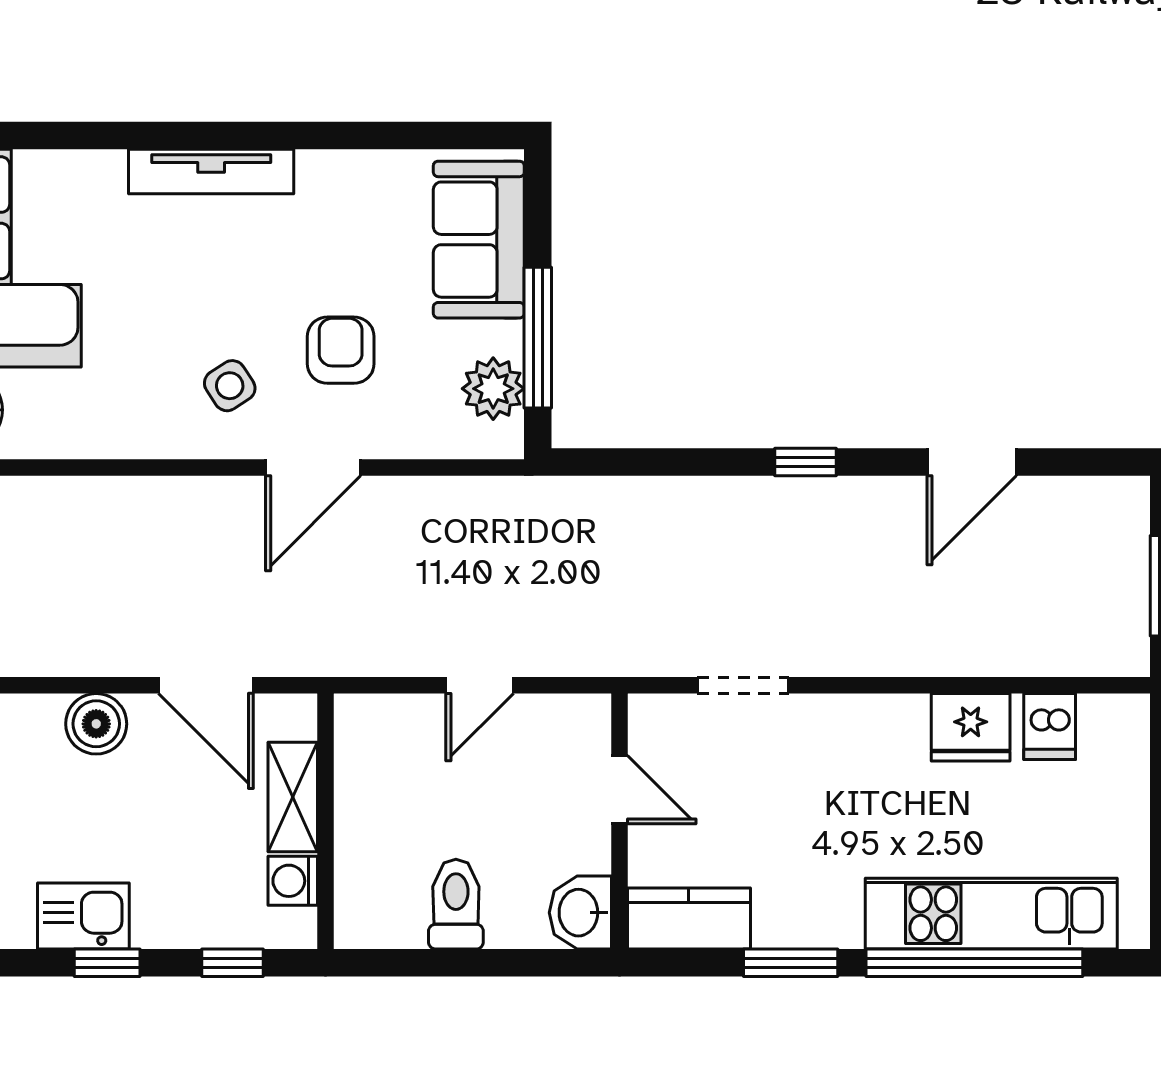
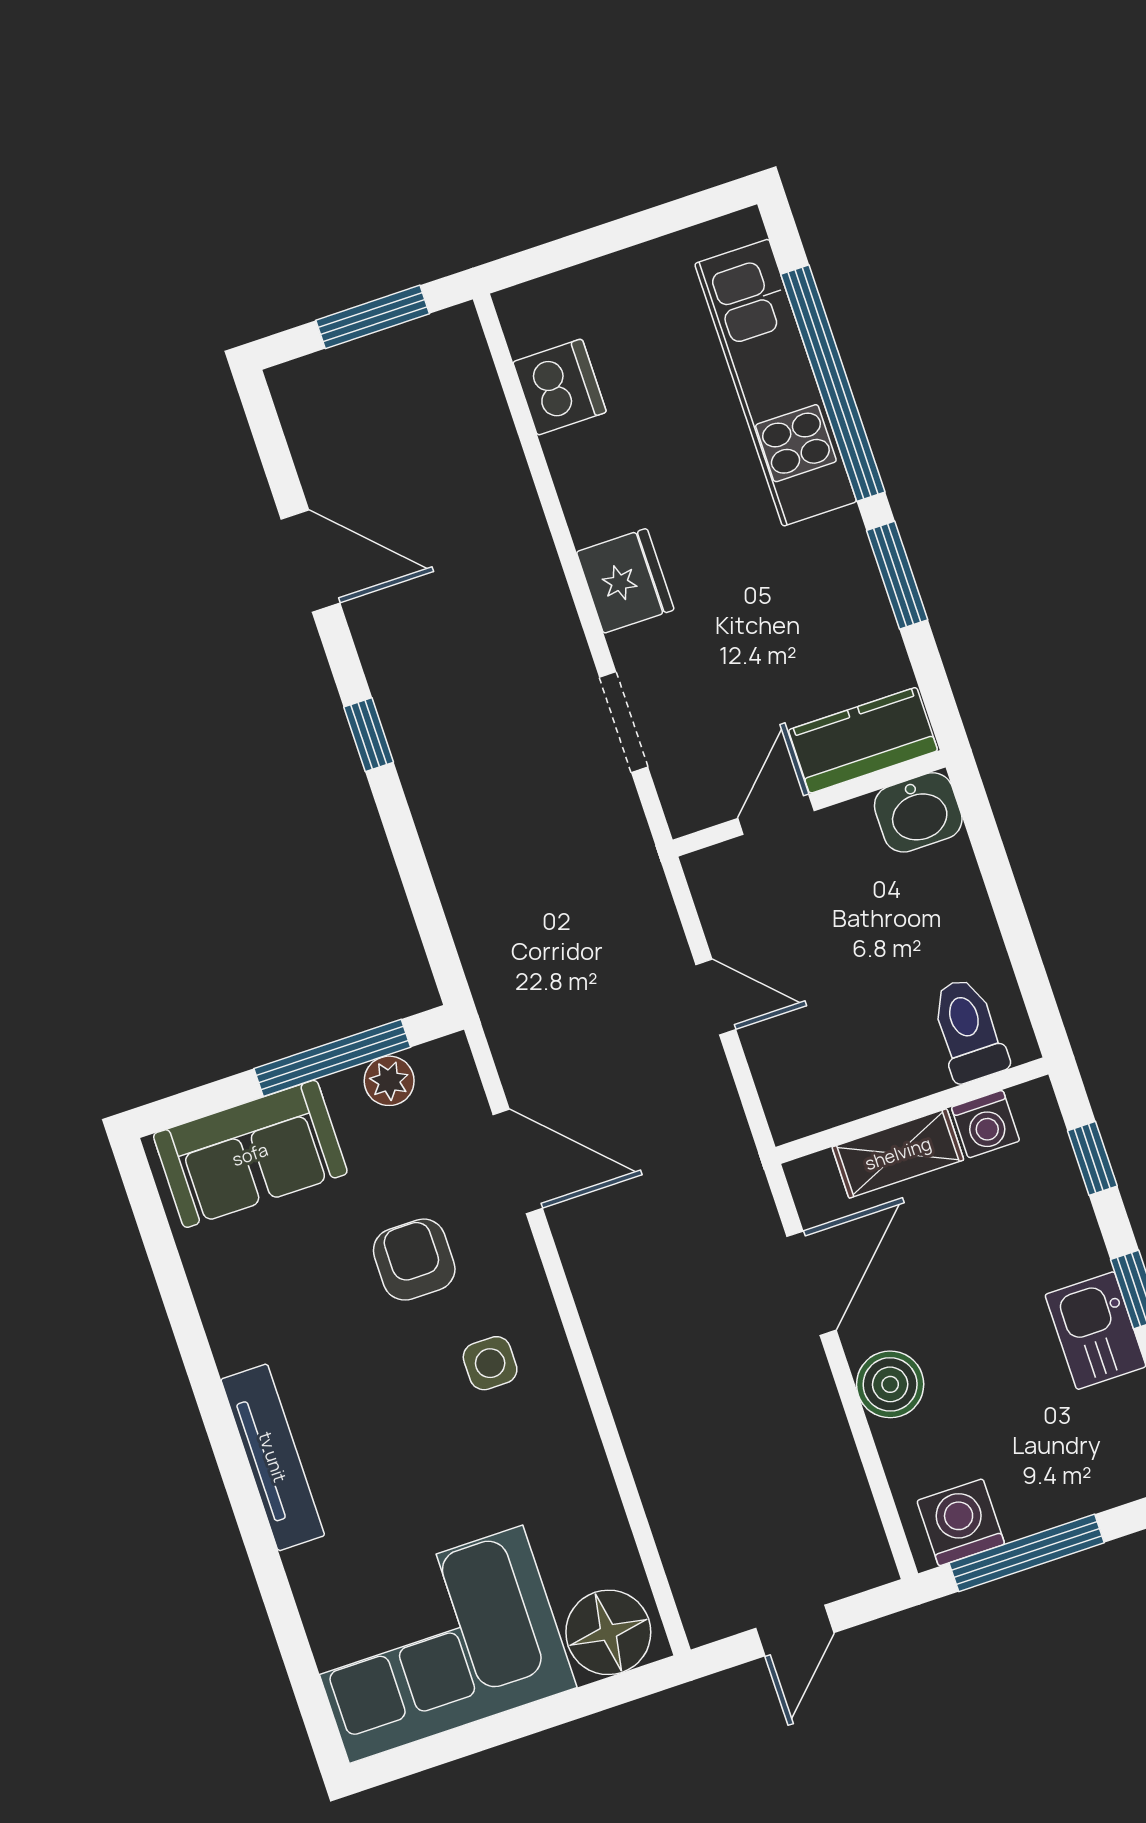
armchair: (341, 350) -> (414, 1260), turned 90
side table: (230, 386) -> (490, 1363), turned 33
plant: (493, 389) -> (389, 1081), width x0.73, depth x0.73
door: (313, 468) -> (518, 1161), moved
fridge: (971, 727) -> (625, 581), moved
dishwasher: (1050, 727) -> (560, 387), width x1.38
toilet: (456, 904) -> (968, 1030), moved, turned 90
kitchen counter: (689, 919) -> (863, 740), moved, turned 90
--
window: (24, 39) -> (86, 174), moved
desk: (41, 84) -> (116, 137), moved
* * *
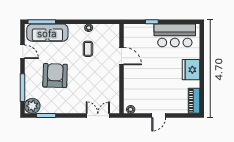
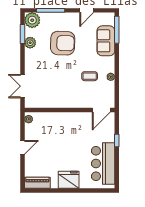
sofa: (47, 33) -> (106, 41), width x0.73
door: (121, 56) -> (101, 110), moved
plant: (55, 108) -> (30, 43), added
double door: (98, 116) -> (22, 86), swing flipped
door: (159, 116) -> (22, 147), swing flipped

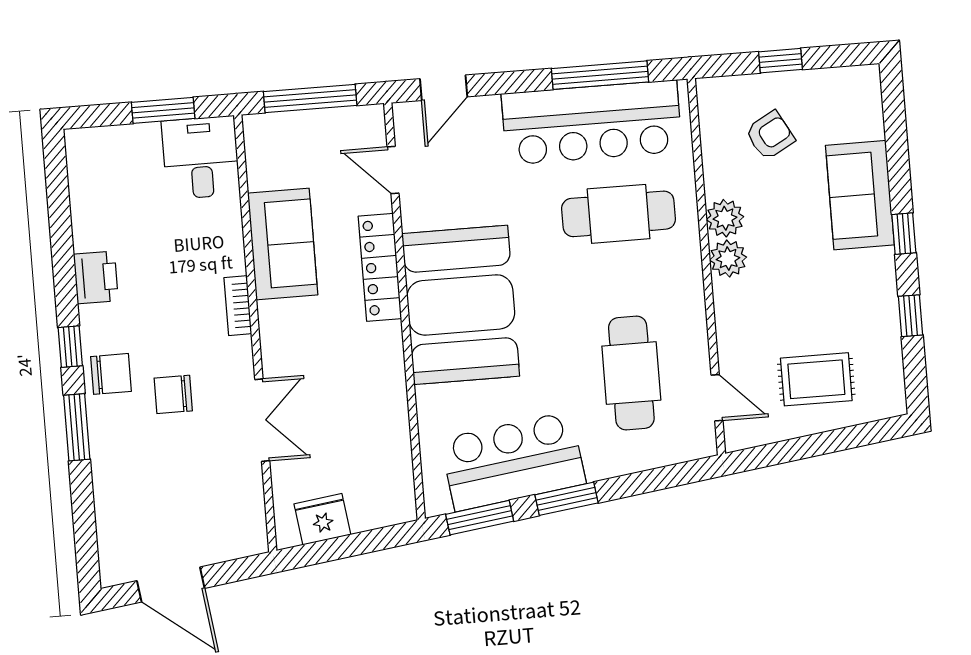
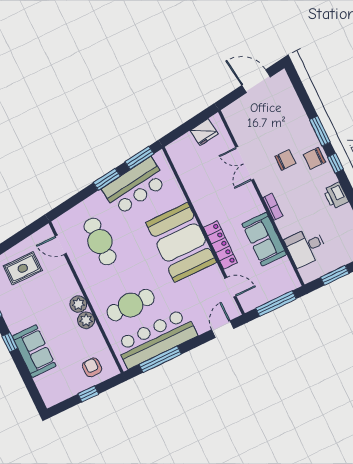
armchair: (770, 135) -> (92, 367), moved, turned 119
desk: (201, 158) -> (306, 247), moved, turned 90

### EXERCISE
What do the lines above say from the one containing "side table: (230, 386)" down to the one containing "kitchen counter: (689, 919)"? Return them exactly, both end lines included, and only them.

### ANSWER BOX
side table: (230, 386) -> (490, 1363), turned 33
plant: (493, 389) -> (389, 1081), width x0.73, depth x0.73
door: (313, 468) -> (518, 1161), moved
fridge: (971, 727) -> (625, 581), moved
dishwasher: (1050, 727) -> (560, 387), width x1.38
toilet: (456, 904) -> (968, 1030), moved, turned 90
kitchen counter: (689, 919) -> (863, 740), moved, turned 90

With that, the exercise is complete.